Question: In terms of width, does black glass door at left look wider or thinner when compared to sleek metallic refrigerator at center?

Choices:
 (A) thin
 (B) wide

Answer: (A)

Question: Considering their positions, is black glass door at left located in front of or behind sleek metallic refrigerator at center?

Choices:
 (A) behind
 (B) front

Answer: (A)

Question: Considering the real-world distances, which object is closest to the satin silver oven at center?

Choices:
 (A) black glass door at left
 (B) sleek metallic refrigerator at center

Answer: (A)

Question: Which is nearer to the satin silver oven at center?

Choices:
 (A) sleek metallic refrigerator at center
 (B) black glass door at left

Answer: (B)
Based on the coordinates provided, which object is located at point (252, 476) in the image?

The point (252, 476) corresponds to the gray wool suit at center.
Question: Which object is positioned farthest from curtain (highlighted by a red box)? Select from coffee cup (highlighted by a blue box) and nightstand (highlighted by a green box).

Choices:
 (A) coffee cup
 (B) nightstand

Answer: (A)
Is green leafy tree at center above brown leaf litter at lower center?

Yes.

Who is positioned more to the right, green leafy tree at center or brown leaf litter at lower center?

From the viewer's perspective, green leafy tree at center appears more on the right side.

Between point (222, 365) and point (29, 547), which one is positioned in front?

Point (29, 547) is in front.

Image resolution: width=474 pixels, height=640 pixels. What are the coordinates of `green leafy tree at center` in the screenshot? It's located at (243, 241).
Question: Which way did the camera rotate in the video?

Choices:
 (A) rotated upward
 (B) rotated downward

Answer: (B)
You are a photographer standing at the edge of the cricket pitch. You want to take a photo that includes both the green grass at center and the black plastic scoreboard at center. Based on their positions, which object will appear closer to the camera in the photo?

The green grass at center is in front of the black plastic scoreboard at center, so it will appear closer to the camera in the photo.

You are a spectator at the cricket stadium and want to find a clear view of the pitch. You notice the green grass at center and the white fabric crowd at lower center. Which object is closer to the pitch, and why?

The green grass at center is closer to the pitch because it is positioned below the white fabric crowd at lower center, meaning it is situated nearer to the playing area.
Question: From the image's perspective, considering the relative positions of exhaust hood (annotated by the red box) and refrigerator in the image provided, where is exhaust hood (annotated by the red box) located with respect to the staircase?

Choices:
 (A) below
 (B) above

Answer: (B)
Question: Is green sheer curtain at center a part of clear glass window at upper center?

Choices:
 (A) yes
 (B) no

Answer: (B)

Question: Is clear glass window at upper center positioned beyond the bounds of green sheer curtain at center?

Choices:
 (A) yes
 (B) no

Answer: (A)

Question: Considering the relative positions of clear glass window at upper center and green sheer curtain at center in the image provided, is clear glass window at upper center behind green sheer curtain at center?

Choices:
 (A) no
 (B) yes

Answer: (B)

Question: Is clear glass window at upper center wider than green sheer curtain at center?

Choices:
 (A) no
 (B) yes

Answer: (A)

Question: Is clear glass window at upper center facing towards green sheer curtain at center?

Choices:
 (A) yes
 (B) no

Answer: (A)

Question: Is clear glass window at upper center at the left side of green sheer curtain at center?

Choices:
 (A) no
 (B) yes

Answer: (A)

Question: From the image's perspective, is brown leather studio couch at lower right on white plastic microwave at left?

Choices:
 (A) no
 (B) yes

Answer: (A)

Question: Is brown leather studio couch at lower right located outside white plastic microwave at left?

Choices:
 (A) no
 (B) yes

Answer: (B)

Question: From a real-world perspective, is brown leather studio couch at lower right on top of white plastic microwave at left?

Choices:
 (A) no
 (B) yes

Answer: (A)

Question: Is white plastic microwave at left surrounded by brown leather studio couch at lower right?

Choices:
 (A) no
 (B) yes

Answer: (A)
☆ ☆ ☆
Copy out the lines word for word, starting at the beginning of the lines and ending with the line that contains "Based on the coordinates".

Question: In terms of width, does black glass door at left look wider or thinner when compared to sleek metallic refrigerator at center?

Choices:
 (A) thin
 (B) wide

Answer: (A)

Question: Considering their positions, is black glass door at left located in front of or behind sleek metallic refrigerator at center?

Choices:
 (A) behind
 (B) front

Answer: (A)

Question: Considering the real-world distances, which object is closest to the satin silver oven at center?

Choices:
 (A) black glass door at left
 (B) sleek metallic refrigerator at center

Answer: (A)

Question: Which is nearer to the satin silver oven at center?

Choices:
 (A) sleek metallic refrigerator at center
 (B) black glass door at left

Answer: (B)
Based on the coordinates provided, which object is located at point (252, 476) in the image?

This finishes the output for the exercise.